**RECORDS:**
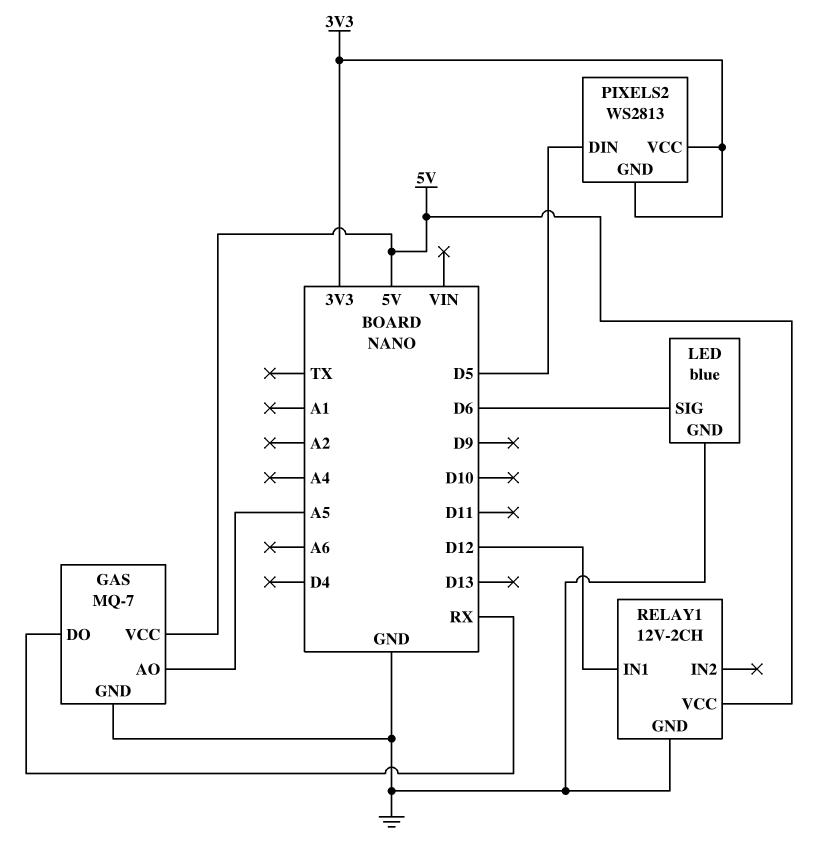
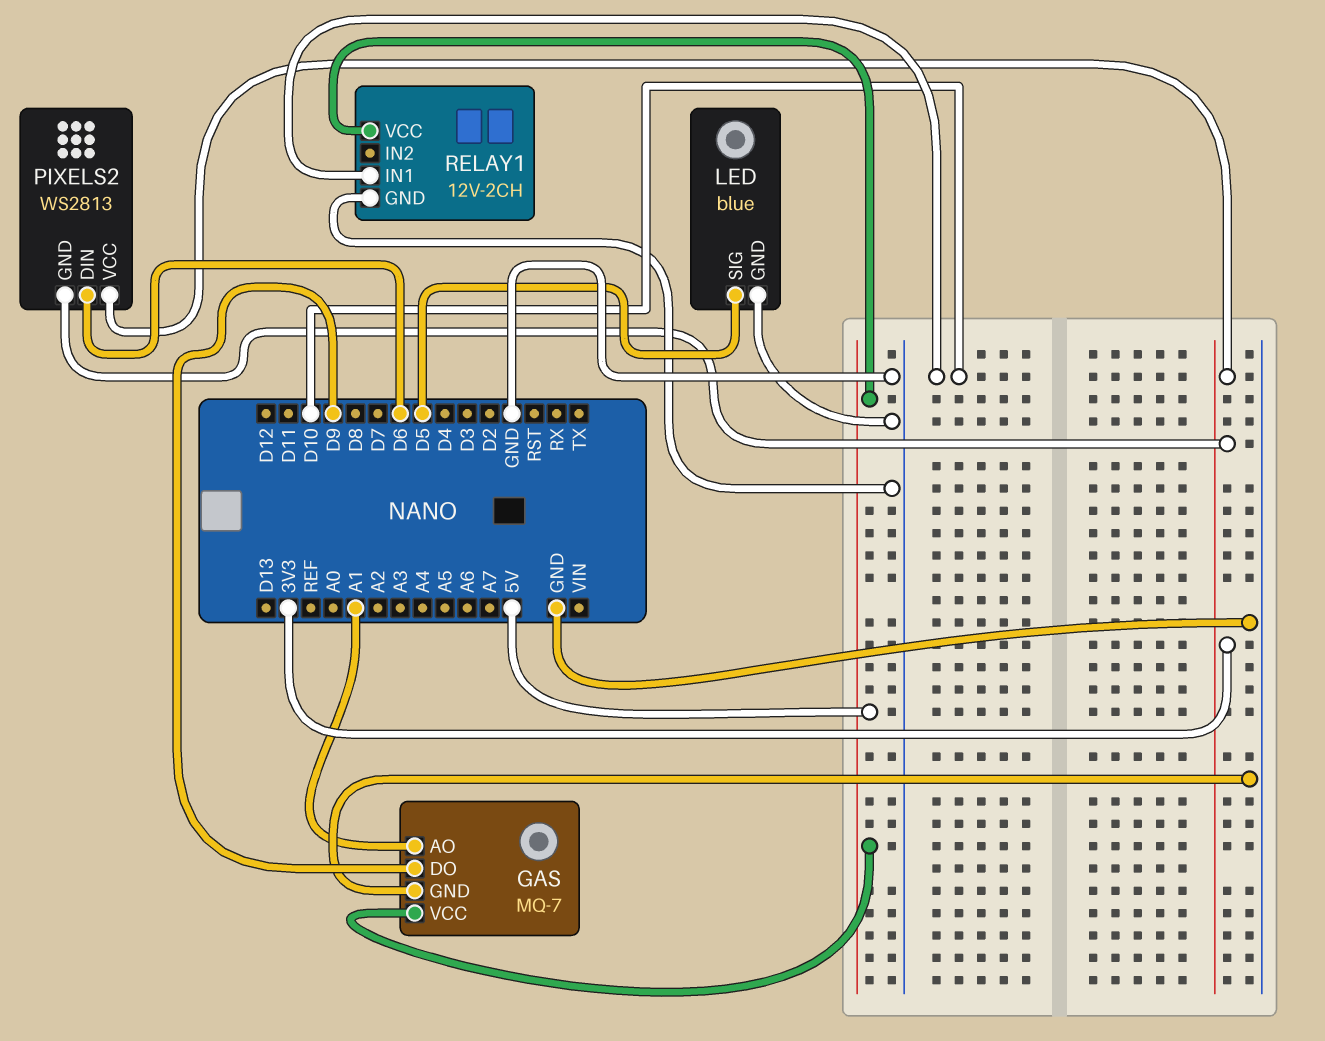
GAS pin AO: A5 -> A1
GAS pin DO: RX -> D9
LED pin SIG: D6 -> D5
PIXELS2 pin DIN: D5 -> D6
RELAY1 pin IN1: D12 -> D10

**WORK INSTRUCTION:**
Your answer should be the lines from the one containing "GAS pin DO: RX -> D9" through the last line of the records, repeated exactly and with nothing added.

**WRITTEN SOLUTION:**
GAS pin DO: RX -> D9
LED pin SIG: D6 -> D5
PIXELS2 pin DIN: D5 -> D6
RELAY1 pin IN1: D12 -> D10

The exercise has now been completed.